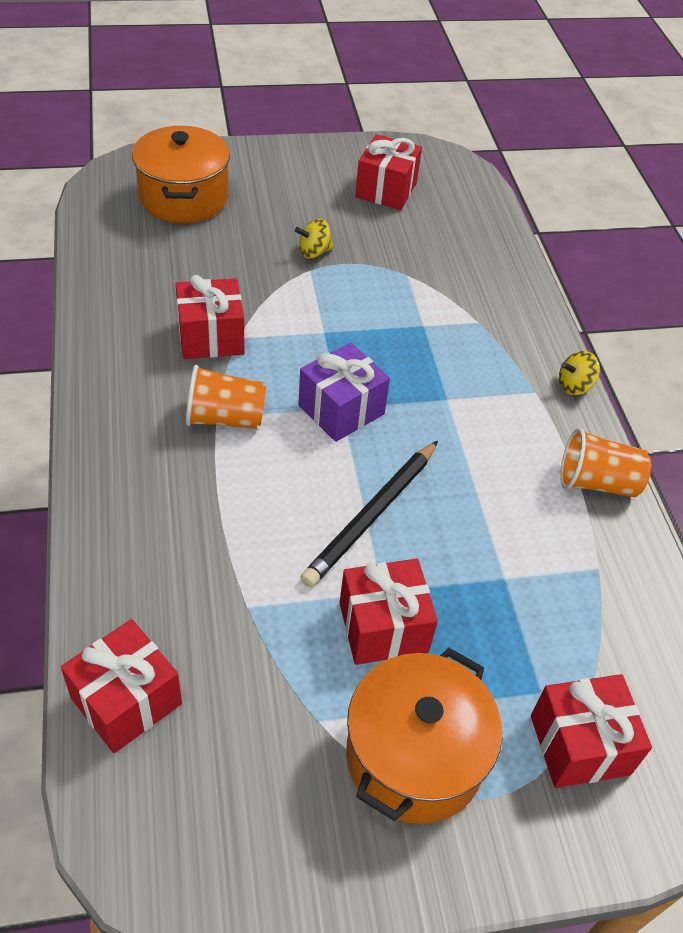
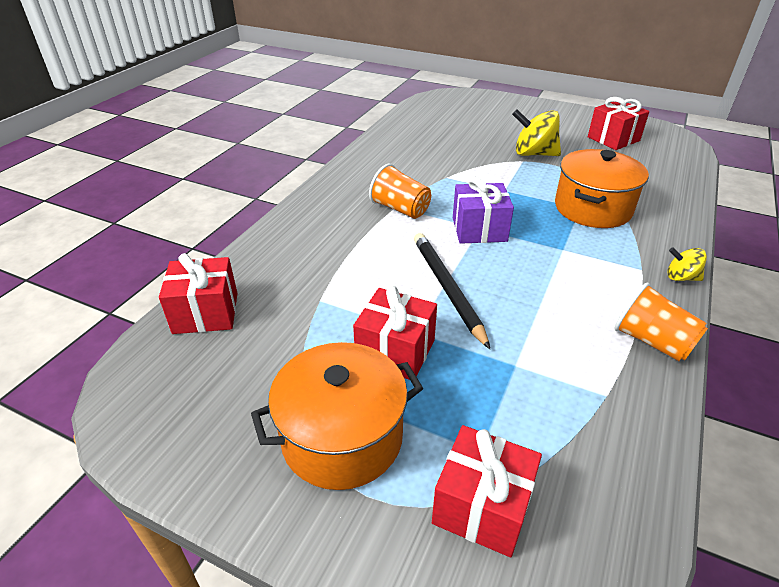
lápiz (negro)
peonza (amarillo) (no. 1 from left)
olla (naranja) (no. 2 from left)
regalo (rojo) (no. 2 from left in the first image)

Directions:
Word for word, print the material above, but without its pictures.

Solution:
lápiz (negro)
peonza (amarillo) (no. 1 from left)
olla (naranja) (no. 2 from left)
regalo (rojo) (no. 2 from left in the first image)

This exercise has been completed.